Records from a collection
★ ★ ★
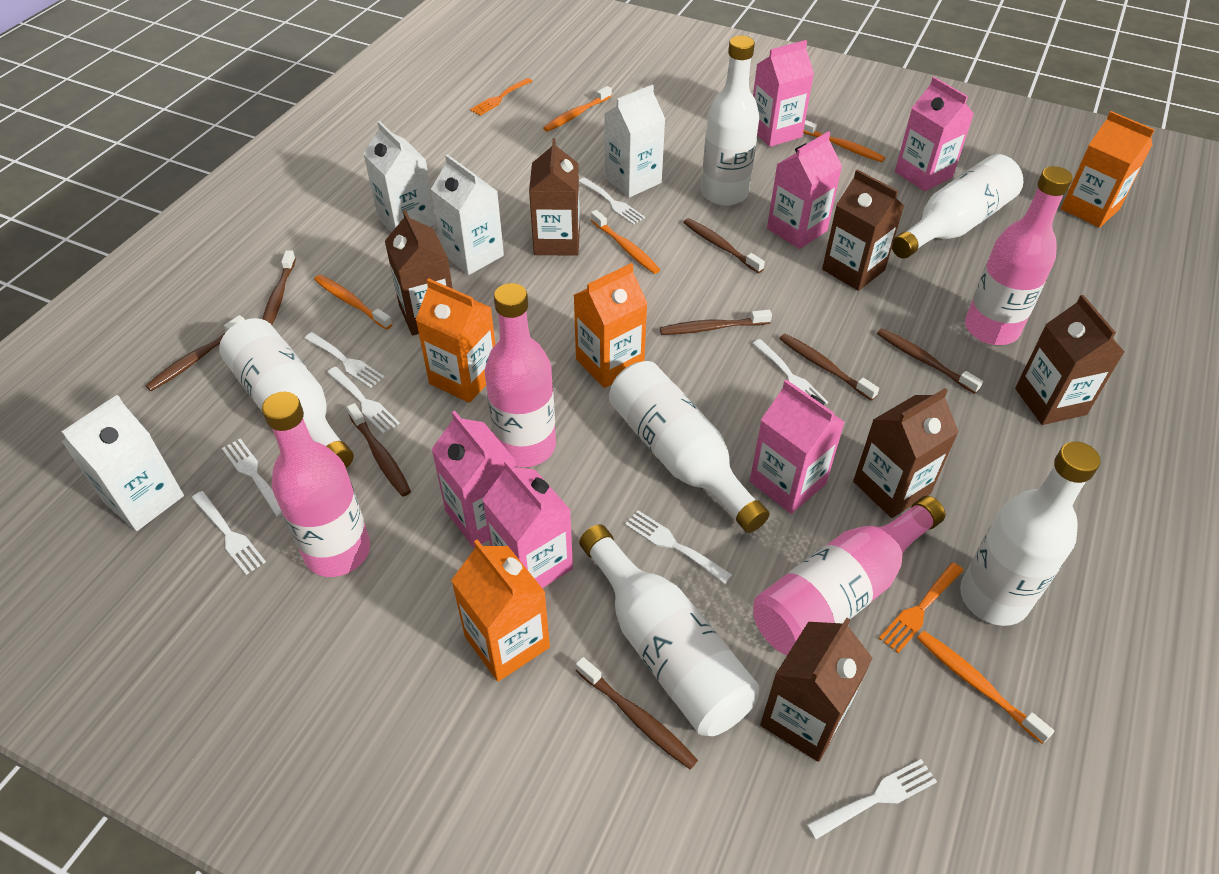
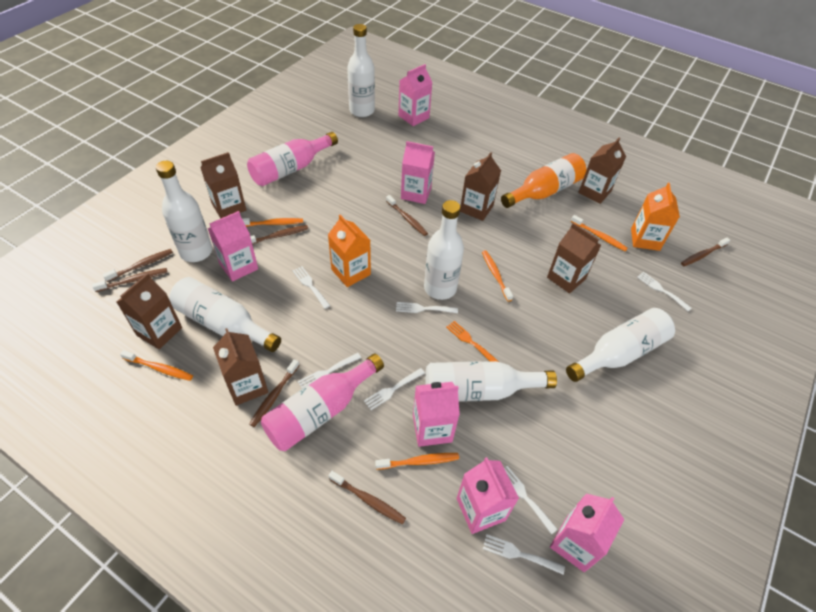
brown toothbrush: 8 -> 7
orange bottle: 0 -> 1
orange carton: 4 -> 2
orange fork: 2 -> 1
pink bottle: 4 -> 2
white carton: 4 -> 0
white fork: 8 -> 7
★ ★ ★
WHAT YOU HAVE TO DO:
Send back the data above word for word, with the pictures left out.

TASK RESULT:
brown toothbrush: 8 -> 7
orange bottle: 0 -> 1
orange carton: 4 -> 2
orange fork: 2 -> 1
pink bottle: 4 -> 2
white carton: 4 -> 0
white fork: 8 -> 7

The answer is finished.